Exercise goal – Take the entries that follow and return exactly the lines from the one holding "pyramid shape/royal purple (485" through the one holding "camera: 15 degrees right, 0 degrees up", both included. Nothing else is needed.
[Task data — start]
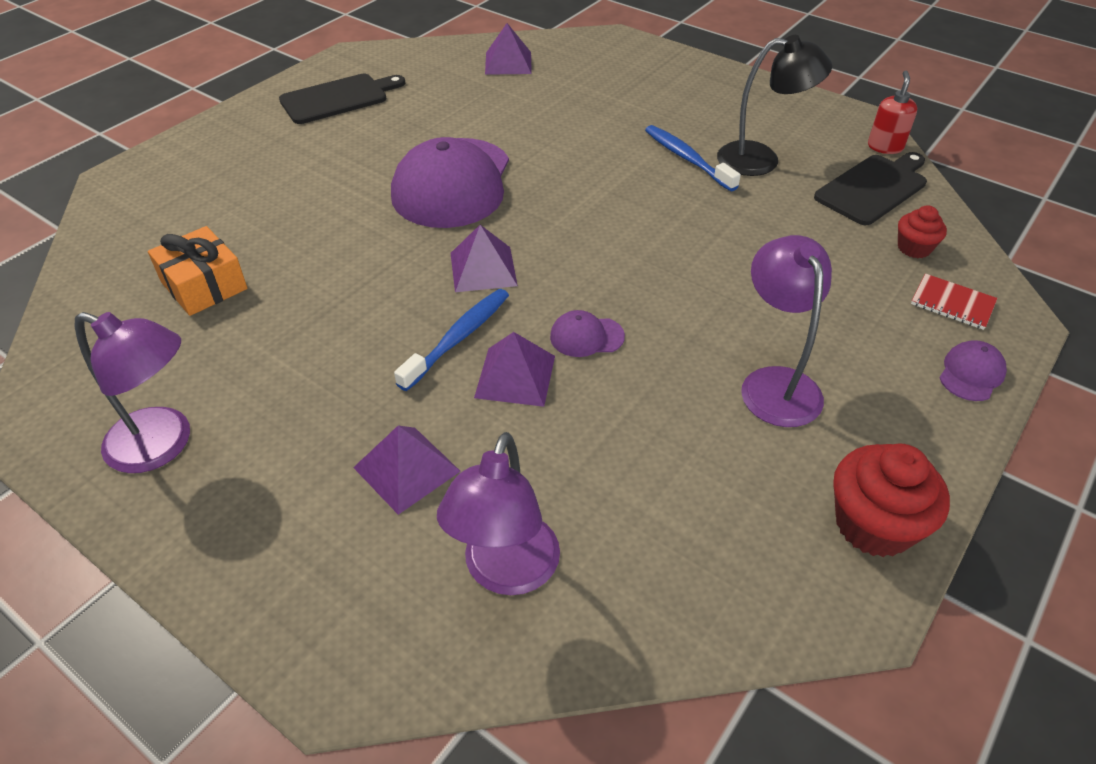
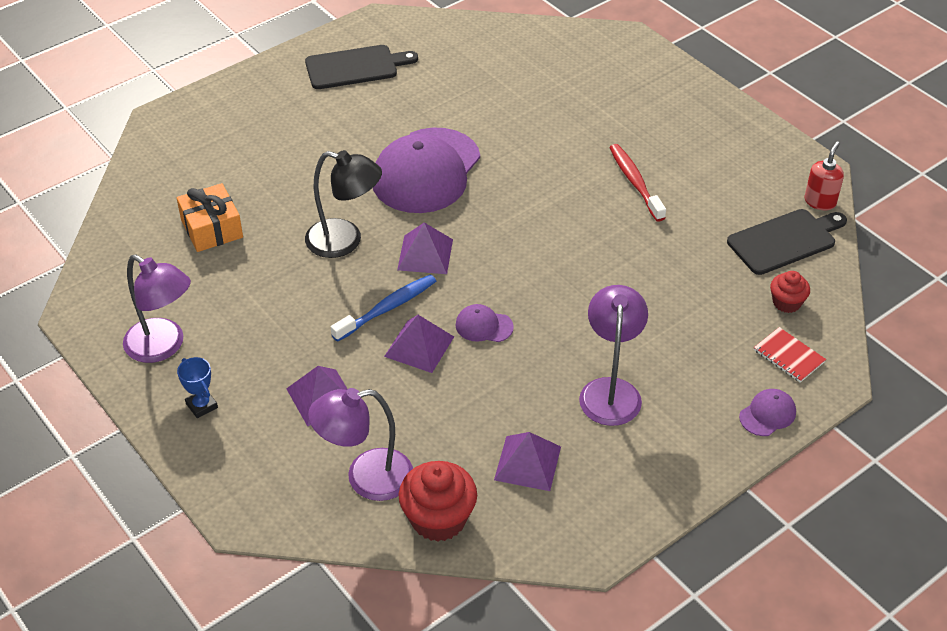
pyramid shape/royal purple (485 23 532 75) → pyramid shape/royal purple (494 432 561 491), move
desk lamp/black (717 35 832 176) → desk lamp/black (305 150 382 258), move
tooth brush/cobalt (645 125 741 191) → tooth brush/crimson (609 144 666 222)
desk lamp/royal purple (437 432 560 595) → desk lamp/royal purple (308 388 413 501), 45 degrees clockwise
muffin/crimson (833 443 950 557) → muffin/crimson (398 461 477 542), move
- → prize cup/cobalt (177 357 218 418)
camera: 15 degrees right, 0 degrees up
[Task data — finish]
[Task data — start]
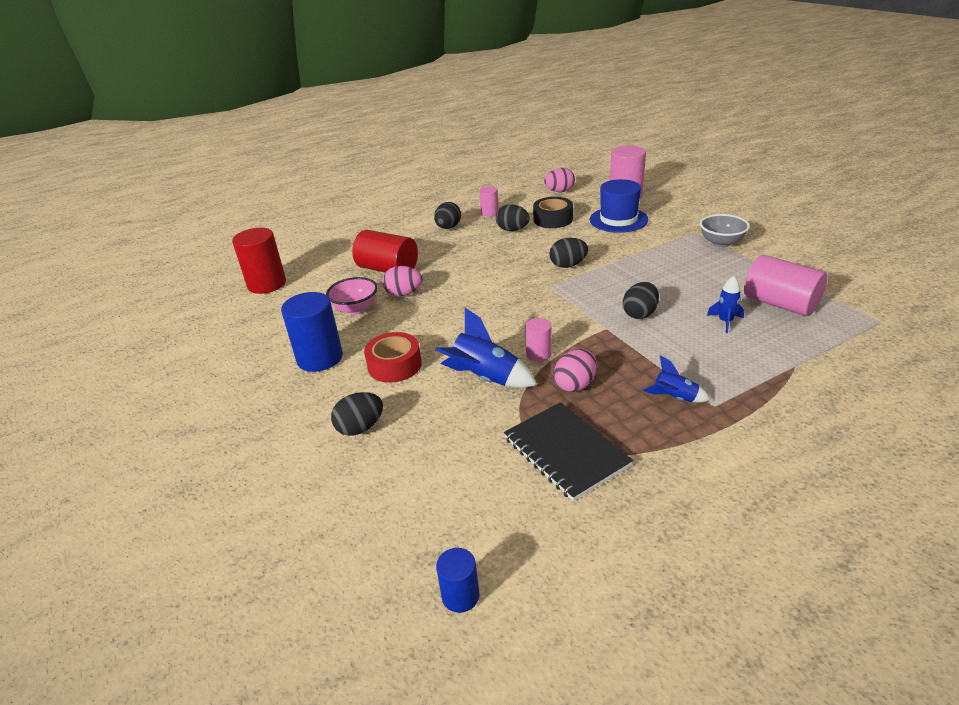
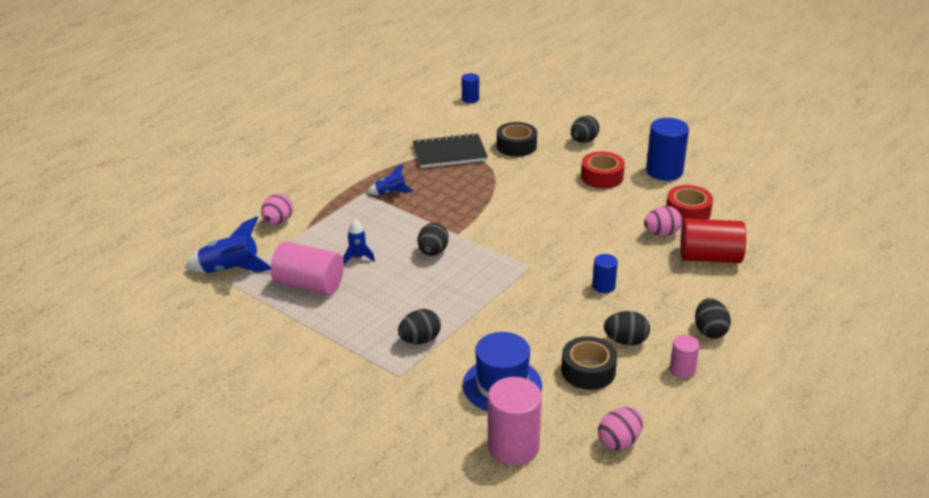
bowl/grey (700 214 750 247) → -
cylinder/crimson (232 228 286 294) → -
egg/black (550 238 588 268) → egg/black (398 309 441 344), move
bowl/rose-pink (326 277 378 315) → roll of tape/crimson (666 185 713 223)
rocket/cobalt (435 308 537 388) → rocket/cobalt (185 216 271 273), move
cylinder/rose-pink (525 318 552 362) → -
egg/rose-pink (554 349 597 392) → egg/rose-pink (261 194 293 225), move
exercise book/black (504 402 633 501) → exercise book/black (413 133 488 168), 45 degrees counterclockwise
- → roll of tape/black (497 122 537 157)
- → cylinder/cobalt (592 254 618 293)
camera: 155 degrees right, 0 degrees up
[Task data — finish]
Answer box –
pyramid shape/royal purple (485 23 532 75) → pyramid shape/royal purple (494 432 561 491), move
desk lamp/black (717 35 832 176) → desk lamp/black (305 150 382 258), move
tooth brush/cobalt (645 125 741 191) → tooth brush/crimson (609 144 666 222)
desk lamp/royal purple (437 432 560 595) → desk lamp/royal purple (308 388 413 501), 45 degrees clockwise
muffin/crimson (833 443 950 557) → muffin/crimson (398 461 477 542), move
- → prize cup/cobalt (177 357 218 418)
camera: 15 degrees right, 0 degrees up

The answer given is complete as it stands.